• _EXERCISE INSTRUCTIONS_: For this exercise, reproduce the entries below exactly, but only from the line containing "brown round brick F3:G4 level 1 -> none" through the line containing "none -> orange brick D7:D9 level 1", both included.

• _TASK INPUT_:
#####

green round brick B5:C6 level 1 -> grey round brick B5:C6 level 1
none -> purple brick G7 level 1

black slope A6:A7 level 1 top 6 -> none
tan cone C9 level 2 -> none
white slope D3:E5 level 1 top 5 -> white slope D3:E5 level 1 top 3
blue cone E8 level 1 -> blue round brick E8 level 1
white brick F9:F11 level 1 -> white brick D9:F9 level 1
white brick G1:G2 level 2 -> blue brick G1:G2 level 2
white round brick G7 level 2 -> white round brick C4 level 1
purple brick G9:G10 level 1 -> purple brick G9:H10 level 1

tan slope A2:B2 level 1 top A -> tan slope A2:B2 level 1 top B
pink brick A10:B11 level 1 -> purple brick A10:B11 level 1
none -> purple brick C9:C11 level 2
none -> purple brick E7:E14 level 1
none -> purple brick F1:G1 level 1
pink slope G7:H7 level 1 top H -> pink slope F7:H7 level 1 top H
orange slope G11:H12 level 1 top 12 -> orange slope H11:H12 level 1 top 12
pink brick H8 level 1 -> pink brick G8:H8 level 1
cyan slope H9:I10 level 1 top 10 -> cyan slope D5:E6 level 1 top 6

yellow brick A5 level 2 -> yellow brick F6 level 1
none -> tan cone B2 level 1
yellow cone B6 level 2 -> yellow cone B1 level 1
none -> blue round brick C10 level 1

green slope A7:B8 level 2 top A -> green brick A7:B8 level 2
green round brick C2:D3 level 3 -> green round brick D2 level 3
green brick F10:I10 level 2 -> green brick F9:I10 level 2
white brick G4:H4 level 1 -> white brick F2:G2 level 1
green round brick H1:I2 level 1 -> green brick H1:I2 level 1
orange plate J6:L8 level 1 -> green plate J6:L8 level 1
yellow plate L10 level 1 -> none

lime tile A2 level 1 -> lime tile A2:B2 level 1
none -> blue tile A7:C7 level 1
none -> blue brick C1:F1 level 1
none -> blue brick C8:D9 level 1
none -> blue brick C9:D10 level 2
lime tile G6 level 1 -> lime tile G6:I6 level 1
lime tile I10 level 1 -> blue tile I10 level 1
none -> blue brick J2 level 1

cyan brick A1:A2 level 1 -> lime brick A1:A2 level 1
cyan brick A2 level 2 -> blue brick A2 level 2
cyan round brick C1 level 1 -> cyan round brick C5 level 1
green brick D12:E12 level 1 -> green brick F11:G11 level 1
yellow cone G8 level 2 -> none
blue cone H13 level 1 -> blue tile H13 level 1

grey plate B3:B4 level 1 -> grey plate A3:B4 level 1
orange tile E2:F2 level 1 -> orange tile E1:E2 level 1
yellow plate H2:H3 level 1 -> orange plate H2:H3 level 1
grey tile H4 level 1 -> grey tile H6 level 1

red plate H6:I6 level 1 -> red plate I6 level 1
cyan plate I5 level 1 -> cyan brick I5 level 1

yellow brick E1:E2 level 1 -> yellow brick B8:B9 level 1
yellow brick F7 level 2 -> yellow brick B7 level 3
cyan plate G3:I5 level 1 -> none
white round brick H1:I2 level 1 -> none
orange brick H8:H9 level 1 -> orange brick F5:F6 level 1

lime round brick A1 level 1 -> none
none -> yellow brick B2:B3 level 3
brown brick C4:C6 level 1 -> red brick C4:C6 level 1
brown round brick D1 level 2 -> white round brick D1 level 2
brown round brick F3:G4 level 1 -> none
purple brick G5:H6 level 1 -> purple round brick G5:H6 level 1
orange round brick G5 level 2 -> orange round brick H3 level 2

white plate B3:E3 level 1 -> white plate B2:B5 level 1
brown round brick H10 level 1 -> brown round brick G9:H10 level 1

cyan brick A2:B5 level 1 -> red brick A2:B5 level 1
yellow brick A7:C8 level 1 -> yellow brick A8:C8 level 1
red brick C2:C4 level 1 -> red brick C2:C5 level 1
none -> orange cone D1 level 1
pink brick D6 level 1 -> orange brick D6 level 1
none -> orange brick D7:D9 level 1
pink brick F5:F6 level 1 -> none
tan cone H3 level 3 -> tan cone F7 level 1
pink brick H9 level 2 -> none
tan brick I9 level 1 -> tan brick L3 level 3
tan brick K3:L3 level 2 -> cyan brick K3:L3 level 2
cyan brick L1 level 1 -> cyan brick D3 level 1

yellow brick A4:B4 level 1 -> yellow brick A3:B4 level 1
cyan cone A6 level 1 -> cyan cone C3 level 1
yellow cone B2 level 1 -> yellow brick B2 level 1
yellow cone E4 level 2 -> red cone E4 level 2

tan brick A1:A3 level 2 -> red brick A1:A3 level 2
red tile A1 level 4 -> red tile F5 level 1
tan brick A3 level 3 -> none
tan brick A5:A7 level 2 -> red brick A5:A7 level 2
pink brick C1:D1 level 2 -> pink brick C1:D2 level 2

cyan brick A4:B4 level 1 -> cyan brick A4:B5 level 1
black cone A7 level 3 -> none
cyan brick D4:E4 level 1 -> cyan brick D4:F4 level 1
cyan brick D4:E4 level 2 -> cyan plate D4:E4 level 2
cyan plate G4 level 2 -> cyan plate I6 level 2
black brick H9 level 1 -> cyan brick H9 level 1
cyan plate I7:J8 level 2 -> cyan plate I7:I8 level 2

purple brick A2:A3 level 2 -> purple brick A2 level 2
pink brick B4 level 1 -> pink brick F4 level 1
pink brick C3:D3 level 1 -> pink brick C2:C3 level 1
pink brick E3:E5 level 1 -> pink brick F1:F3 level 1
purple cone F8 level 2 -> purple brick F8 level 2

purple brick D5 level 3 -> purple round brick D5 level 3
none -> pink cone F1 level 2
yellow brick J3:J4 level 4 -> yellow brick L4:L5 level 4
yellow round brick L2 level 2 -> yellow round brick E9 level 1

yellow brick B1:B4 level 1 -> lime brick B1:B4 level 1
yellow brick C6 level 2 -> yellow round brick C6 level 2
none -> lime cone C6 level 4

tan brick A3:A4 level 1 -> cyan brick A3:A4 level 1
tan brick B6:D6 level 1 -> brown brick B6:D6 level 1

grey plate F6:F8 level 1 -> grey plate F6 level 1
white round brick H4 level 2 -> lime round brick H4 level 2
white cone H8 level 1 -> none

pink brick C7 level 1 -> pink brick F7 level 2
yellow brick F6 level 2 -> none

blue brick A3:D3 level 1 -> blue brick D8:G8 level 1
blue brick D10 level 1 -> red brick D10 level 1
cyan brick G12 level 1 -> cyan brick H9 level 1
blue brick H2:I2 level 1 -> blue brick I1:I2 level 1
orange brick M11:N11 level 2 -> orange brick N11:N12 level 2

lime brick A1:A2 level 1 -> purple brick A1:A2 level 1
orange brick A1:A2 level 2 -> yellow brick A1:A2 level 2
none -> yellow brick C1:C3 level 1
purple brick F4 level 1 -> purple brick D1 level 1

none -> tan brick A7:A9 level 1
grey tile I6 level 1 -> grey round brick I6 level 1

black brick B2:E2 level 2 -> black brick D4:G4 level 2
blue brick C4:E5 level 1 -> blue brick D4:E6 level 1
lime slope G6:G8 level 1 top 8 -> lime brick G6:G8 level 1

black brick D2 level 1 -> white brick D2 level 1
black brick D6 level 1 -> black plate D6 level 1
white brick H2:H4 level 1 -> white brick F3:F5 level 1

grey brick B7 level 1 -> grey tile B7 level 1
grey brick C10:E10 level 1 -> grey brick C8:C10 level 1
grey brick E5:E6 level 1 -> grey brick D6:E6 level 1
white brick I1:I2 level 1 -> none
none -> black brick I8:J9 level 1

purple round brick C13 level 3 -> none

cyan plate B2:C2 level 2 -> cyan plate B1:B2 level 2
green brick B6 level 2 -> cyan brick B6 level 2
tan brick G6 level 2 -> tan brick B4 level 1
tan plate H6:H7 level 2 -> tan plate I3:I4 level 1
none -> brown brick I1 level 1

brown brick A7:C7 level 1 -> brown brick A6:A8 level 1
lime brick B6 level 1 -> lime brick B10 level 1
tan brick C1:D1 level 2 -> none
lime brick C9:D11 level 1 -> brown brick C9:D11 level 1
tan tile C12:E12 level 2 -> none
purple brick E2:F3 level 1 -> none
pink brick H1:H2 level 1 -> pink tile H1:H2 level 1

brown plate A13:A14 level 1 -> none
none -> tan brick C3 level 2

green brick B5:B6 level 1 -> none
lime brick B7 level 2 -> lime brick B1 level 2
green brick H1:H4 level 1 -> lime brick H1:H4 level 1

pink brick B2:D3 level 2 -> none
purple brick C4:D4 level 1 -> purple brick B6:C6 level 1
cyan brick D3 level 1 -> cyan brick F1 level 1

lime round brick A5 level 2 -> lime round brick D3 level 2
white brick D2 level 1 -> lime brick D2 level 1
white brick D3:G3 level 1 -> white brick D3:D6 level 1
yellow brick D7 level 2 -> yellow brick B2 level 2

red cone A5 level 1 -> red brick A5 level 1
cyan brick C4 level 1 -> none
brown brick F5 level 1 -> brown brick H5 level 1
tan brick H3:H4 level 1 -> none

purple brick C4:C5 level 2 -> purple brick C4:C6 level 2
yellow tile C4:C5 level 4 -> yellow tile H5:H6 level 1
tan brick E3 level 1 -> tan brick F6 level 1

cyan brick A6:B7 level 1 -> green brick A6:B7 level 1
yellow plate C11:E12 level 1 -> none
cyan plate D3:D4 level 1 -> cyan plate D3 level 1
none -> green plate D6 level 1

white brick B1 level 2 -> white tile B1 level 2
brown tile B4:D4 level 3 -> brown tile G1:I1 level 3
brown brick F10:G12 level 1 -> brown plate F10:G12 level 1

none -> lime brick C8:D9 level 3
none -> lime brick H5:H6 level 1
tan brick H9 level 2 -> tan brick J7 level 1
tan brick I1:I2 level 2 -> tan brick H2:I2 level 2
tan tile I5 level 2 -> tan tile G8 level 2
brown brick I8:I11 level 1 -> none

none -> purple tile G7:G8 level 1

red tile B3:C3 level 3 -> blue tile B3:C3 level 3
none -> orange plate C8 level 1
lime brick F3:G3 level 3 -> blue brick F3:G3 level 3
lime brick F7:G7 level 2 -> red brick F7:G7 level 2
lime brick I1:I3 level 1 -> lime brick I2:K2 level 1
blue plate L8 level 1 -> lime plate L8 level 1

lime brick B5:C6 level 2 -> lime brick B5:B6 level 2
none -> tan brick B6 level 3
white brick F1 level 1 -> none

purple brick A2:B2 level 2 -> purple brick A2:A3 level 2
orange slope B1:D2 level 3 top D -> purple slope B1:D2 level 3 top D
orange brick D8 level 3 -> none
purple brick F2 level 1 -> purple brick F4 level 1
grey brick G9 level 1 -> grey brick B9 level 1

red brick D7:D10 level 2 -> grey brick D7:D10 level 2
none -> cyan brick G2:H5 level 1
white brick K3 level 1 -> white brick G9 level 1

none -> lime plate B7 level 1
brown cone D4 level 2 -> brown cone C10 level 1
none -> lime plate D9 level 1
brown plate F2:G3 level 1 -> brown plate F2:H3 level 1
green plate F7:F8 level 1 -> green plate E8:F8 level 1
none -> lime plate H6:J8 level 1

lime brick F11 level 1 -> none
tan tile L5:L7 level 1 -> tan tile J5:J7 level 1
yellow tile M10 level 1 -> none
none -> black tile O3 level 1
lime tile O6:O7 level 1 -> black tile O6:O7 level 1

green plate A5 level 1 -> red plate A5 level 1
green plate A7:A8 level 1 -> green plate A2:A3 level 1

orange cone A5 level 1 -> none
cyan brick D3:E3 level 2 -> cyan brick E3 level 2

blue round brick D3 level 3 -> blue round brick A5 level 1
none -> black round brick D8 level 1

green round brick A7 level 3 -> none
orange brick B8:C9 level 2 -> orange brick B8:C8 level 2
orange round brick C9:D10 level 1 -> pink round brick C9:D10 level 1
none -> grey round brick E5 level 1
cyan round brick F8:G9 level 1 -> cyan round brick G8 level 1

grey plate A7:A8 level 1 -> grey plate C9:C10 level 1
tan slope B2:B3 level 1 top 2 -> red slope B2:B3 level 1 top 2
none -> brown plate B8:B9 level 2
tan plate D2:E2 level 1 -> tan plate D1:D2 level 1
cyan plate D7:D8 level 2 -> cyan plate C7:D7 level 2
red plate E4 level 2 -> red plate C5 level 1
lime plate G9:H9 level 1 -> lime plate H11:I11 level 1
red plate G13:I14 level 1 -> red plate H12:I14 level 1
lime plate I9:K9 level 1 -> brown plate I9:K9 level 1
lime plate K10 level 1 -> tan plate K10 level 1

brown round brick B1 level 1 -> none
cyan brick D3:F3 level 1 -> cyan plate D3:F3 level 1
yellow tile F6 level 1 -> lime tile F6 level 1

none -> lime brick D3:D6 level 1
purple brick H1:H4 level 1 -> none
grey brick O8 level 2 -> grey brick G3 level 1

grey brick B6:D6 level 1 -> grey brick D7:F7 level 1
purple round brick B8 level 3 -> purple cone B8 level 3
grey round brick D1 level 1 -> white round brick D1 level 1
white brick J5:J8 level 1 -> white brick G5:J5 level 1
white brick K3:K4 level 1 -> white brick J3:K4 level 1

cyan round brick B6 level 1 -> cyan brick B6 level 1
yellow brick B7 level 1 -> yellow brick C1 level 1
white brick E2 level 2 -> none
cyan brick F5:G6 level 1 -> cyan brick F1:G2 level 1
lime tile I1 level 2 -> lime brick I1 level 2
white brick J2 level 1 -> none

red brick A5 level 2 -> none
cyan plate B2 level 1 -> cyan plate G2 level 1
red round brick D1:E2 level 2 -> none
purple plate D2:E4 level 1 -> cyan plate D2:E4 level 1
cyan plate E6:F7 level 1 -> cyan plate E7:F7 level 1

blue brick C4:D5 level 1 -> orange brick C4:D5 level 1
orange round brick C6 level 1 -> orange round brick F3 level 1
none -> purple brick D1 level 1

#####

• _SOLUTION TO THIS PROBLEM_:
brown round brick F3:G4 level 1 -> none
purple brick G5:H6 level 1 -> purple round brick G5:H6 level 1
orange round brick G5 level 2 -> orange round brick H3 level 2

white plate B3:E3 level 1 -> white plate B2:B5 level 1
brown round brick H10 level 1 -> brown round brick G9:H10 level 1

cyan brick A2:B5 level 1 -> red brick A2:B5 level 1
yellow brick A7:C8 level 1 -> yellow brick A8:C8 level 1
red brick C2:C4 level 1 -> red brick C2:C5 level 1
none -> orange cone D1 level 1
pink brick D6 level 1 -> orange brick D6 level 1
none -> orange brick D7:D9 level 1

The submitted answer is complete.